* WHAT THE TASK ASKS
Copy, in full, each line of the material that holds the word "size".
---- EXERCISE INPUTS
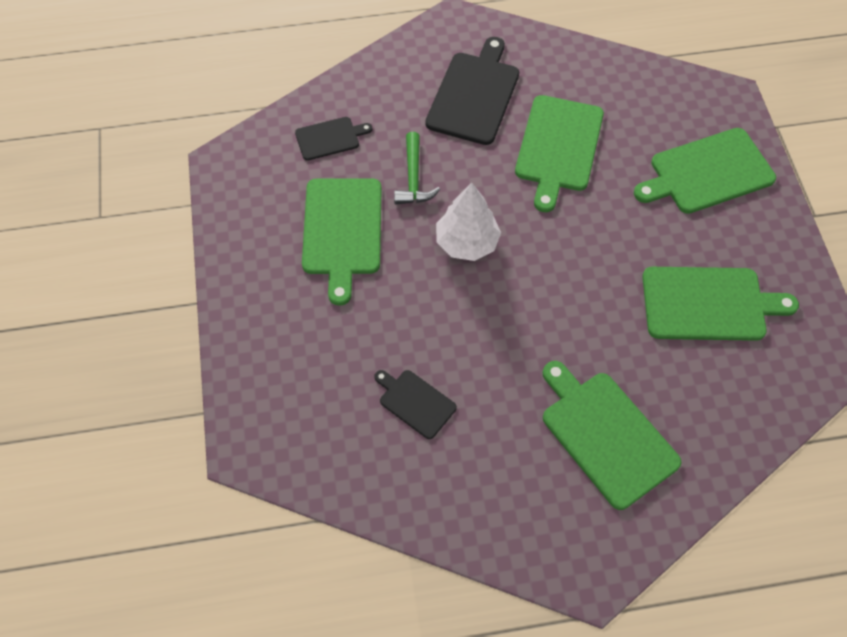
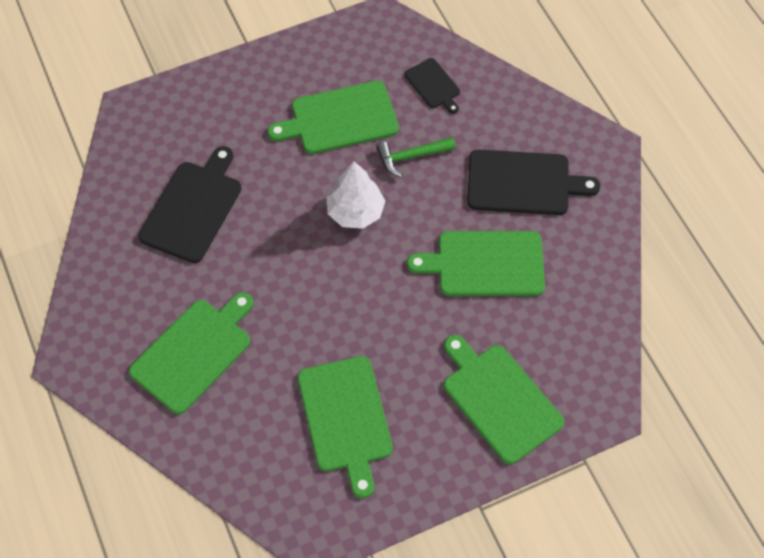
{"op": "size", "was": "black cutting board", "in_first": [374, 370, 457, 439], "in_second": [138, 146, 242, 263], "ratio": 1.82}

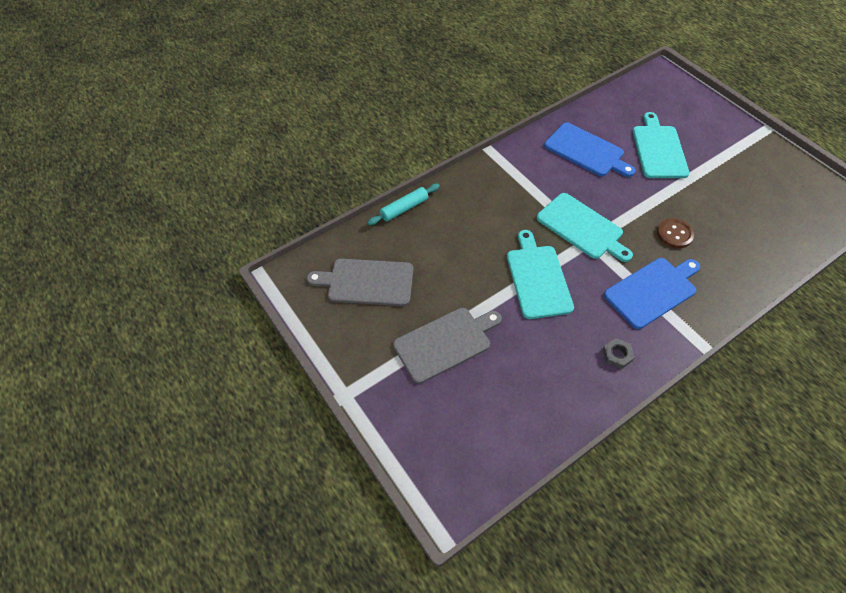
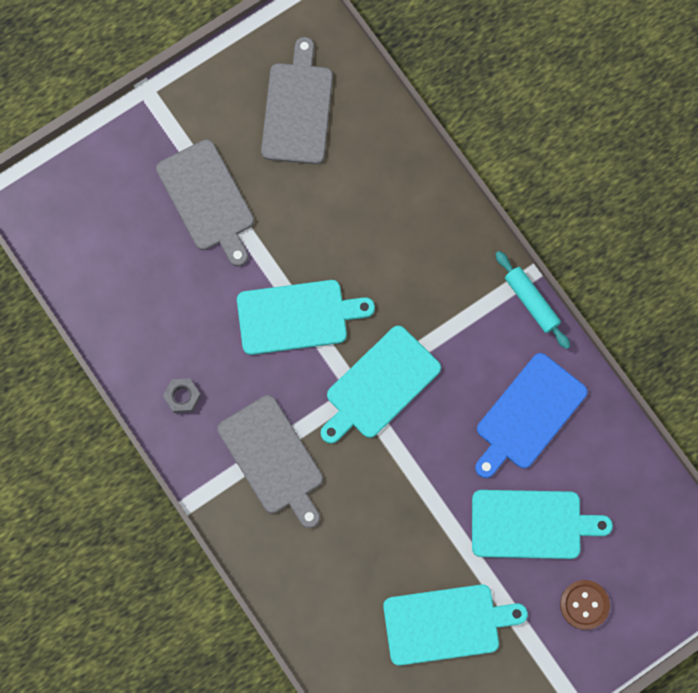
{"op": "relocated", "was": "turquoise rolling pin", "in_first": [367, 184, 440, 225], "in_second": [496, 251, 570, 349]}
{"op": "colour", "was": "blue cutting board", "now": "grey cutting board", "in_first": [604, 258, 700, 329], "in_second": [217, 395, 323, 528]}
{"op": "relocated", "was": "brown button", "in_first": [657, 218, 694, 248], "in_second": [560, 580, 610, 630]}
{"op": "appeared", "now": "turquoise cutting board", "in_second": [383, 584, 528, 666]}

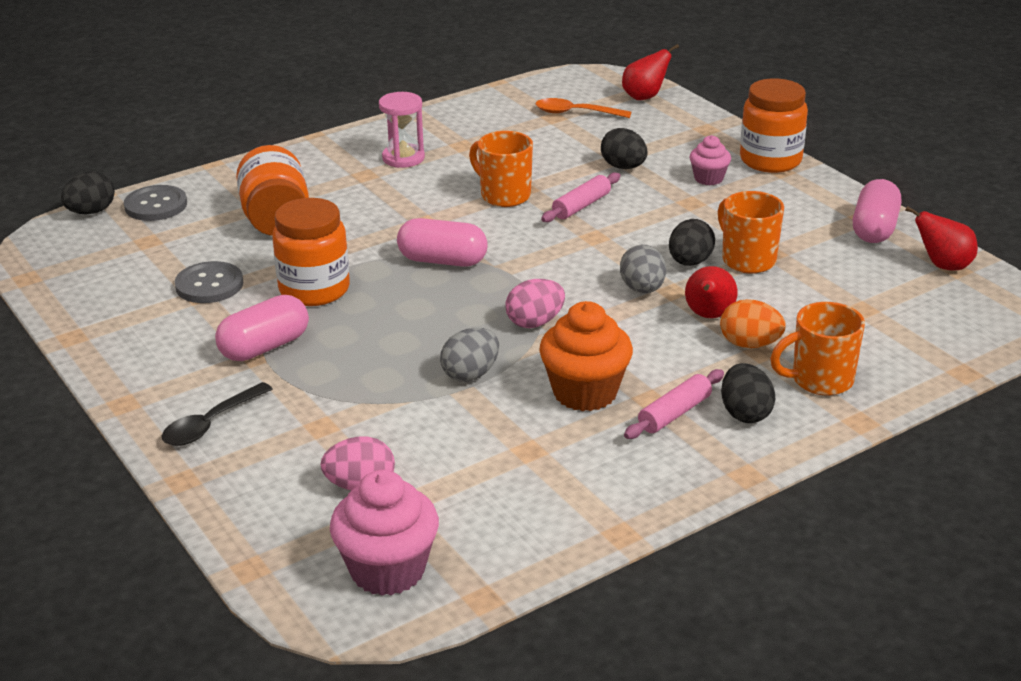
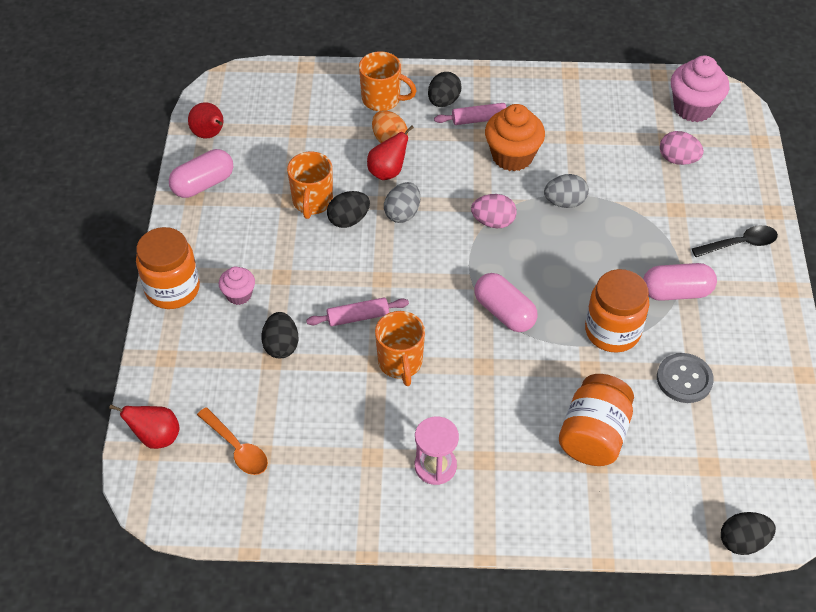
{"op": "missing", "was": "grey button", "in_first": [124, 185, 187, 221]}

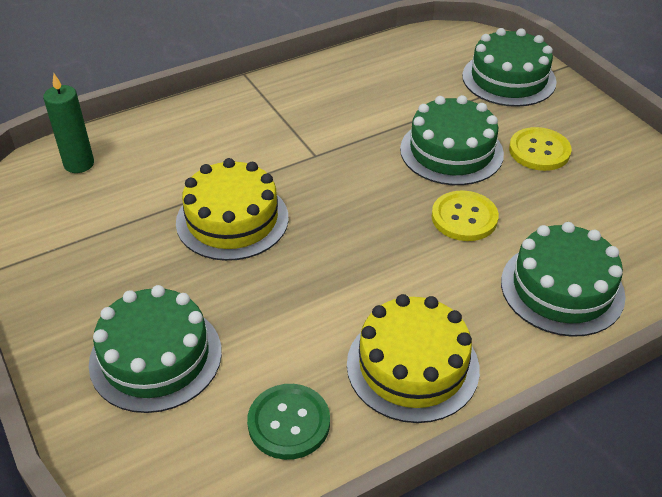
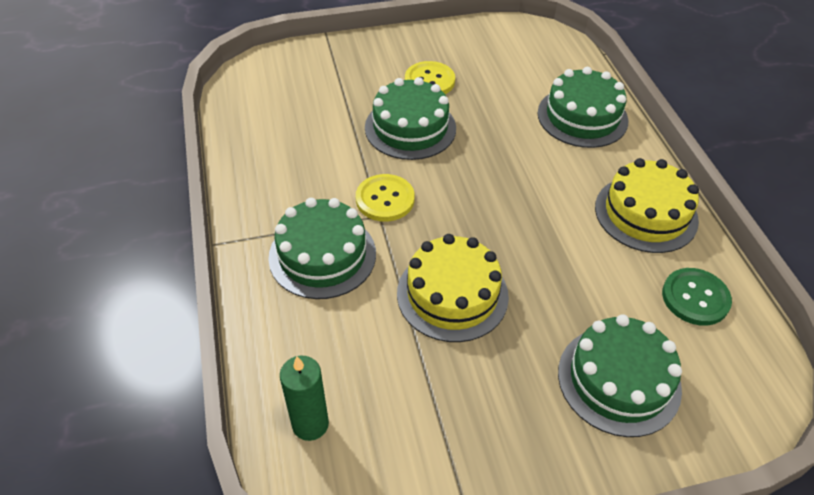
{"op": "relocated", "was": "yellow button", "in_first": [432, 191, 499, 241], "in_second": [356, 174, 415, 222]}
{"op": "relocated", "was": "green cake", "in_first": [462, 28, 556, 107], "in_second": [268, 198, 376, 299]}

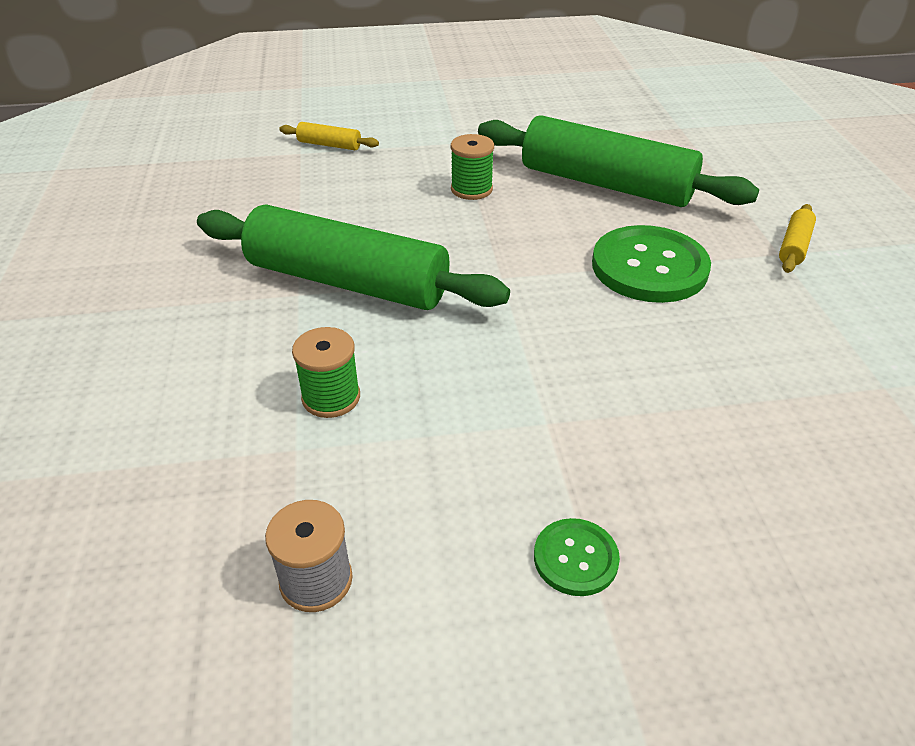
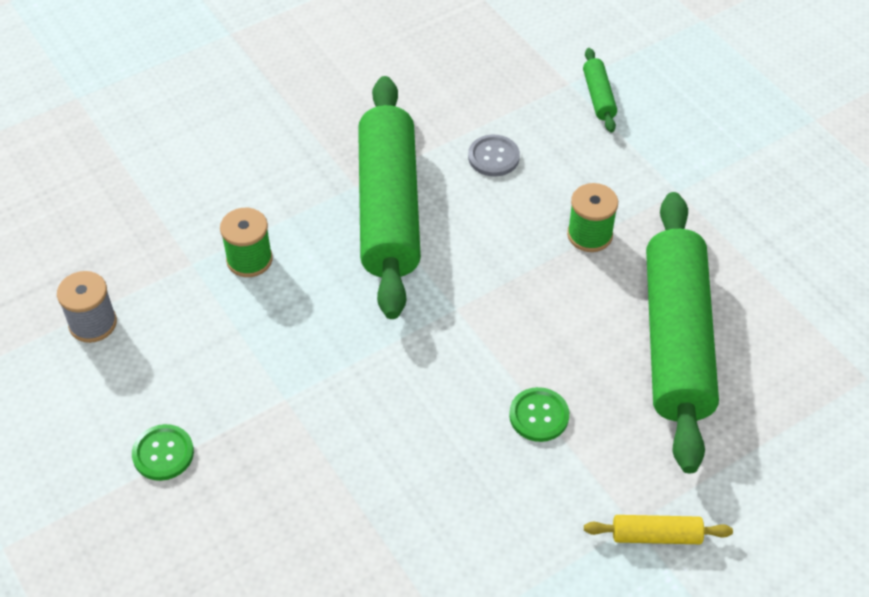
{"op": "colour", "was": "yellow rolling pin", "now": "green rolling pin", "in_first": [279, 122, 379, 150], "in_second": [583, 48, 617, 132]}
{"op": "size", "was": "green button", "in_first": [592, 225, 711, 303], "in_second": [509, 387, 569, 442], "ratio": 0.5}
{"op": "appeared", "now": "grey button", "in_second": [468, 135, 520, 177]}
--------
* SOLUTION TO THE EXERCISE
{"op": "size", "was": "black cutting board", "in_first": [374, 370, 457, 439], "in_second": [138, 146, 242, 263], "ratio": 1.82}
{"op": "size", "was": "green button", "in_first": [592, 225, 711, 303], "in_second": [509, 387, 569, 442], "ratio": 0.5}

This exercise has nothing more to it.